§ **SOURCE RECORDS**:
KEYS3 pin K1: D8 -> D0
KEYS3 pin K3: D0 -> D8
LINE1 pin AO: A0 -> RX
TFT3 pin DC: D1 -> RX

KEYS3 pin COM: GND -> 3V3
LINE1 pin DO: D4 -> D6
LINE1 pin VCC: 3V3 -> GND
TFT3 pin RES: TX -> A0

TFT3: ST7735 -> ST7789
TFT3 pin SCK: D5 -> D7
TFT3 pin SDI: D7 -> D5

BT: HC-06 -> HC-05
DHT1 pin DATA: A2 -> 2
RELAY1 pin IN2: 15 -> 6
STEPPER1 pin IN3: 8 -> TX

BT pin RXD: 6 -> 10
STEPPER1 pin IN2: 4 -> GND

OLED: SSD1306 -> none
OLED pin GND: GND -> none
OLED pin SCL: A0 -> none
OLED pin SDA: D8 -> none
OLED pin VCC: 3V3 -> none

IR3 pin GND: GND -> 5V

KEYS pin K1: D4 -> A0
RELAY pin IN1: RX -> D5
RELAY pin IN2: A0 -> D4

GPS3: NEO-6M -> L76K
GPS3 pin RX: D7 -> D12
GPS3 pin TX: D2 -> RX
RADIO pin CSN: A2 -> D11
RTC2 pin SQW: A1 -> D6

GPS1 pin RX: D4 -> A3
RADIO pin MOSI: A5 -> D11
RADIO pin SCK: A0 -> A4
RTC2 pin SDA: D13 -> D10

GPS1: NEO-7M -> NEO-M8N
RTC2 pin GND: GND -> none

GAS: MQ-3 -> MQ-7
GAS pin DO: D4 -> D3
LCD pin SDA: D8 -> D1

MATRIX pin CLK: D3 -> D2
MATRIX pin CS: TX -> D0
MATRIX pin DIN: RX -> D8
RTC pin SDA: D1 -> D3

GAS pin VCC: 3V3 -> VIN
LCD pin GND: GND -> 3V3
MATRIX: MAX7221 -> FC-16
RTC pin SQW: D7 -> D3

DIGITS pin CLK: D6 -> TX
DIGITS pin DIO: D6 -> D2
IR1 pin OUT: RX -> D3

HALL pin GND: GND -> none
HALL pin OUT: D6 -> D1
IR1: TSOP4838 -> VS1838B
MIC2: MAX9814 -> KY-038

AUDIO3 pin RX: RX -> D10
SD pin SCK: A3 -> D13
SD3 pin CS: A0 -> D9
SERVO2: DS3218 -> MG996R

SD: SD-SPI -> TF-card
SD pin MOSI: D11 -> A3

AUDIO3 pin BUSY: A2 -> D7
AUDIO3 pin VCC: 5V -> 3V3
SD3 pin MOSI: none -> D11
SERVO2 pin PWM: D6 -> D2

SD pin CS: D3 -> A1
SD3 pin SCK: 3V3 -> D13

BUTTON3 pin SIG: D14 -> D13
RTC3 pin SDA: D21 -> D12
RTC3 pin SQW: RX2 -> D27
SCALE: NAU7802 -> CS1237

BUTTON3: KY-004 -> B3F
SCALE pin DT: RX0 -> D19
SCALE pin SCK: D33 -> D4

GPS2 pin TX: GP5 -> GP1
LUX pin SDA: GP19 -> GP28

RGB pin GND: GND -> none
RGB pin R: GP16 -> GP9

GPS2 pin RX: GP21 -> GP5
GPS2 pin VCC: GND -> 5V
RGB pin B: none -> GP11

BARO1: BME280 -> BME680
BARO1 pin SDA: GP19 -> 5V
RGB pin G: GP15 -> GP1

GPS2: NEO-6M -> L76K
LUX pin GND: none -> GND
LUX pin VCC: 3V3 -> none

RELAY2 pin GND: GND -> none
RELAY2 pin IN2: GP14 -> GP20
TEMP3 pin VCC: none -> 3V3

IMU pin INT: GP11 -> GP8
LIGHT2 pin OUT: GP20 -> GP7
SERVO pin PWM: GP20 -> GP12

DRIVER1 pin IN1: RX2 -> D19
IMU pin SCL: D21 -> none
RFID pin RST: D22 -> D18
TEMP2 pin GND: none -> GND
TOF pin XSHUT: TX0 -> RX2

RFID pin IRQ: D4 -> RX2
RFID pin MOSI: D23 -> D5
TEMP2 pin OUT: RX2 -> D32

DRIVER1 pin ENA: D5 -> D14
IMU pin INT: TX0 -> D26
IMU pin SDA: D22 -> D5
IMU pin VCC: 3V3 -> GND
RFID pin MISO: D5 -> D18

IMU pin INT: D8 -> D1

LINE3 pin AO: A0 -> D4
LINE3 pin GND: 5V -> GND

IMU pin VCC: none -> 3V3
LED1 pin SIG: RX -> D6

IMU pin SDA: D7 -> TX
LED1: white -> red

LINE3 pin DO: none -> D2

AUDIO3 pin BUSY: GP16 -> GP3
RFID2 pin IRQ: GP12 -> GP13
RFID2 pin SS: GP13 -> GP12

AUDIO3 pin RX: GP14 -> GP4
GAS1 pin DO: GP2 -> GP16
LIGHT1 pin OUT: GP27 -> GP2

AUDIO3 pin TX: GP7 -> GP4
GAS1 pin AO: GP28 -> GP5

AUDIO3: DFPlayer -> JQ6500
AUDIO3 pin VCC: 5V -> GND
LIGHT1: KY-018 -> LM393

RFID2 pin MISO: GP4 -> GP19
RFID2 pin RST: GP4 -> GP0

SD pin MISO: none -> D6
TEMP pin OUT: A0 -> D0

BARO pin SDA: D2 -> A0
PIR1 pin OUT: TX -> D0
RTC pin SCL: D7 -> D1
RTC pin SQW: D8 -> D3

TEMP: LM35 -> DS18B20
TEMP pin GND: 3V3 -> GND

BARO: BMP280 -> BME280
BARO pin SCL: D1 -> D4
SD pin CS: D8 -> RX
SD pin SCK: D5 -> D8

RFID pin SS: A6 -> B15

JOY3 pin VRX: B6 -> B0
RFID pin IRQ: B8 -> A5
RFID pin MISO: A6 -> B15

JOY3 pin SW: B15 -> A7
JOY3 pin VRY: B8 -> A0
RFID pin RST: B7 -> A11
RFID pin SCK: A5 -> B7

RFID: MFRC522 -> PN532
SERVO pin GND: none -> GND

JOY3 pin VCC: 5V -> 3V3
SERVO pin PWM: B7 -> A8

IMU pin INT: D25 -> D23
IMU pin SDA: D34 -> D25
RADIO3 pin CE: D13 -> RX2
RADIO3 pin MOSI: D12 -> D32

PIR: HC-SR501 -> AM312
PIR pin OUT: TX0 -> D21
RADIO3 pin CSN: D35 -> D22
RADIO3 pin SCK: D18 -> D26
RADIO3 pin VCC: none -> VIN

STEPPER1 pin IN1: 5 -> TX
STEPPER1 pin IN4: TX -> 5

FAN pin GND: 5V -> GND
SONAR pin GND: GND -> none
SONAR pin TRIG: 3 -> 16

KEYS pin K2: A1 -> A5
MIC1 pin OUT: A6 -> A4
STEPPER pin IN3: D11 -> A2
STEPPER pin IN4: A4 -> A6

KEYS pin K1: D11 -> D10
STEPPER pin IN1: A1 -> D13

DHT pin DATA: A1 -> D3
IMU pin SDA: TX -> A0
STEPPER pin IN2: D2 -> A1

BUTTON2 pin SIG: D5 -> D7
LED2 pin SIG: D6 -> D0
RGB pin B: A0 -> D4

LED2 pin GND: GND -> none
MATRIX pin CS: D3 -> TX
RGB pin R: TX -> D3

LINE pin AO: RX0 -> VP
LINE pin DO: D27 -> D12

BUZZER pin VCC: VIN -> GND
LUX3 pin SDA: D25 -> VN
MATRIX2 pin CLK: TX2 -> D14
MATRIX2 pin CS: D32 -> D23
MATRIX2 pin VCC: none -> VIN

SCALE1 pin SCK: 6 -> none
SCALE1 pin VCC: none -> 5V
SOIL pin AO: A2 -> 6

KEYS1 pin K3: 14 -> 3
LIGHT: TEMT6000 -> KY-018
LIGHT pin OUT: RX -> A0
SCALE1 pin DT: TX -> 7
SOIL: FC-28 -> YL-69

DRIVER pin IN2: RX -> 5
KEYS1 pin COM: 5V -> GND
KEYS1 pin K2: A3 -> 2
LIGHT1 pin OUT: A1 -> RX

§ **PROBLEM DETAILS**: Return every line of the listing above that contains "BUSY".

§ **EXERCISE RESULT**:
AUDIO3 pin BUSY: A2 -> D7
AUDIO3 pin BUSY: GP16 -> GP3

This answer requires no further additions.